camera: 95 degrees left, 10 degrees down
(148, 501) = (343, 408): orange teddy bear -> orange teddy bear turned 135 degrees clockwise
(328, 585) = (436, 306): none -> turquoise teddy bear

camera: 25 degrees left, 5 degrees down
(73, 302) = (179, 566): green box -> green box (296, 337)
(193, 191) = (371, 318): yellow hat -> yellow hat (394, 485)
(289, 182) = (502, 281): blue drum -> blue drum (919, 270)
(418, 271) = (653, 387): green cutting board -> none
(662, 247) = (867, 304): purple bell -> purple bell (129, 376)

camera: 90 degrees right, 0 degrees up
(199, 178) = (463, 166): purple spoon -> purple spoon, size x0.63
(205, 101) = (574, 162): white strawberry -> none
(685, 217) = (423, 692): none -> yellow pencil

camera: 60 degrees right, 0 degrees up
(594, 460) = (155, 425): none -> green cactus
....................
--- What needs to be done ---
Restate word for word the lines from the one holding "(289, 182) = (502, 281): blue" to the end of the listing, both ends included, and nothing more.

--- Written response ---
(289, 182) = (502, 281): blue drum -> blue drum (919, 270)
(418, 271) = (653, 387): green cutting board -> none
(662, 247) = (867, 304): purple bell -> purple bell (129, 376)

camera: 90 degrees right, 0 degrees up
(199, 178) = (463, 166): purple spoon -> purple spoon, size x0.63
(205, 101) = (574, 162): white strawberry -> none
(685, 217) = (423, 692): none -> yellow pencil

camera: 60 degrees right, 0 degrees up
(594, 460) = (155, 425): none -> green cactus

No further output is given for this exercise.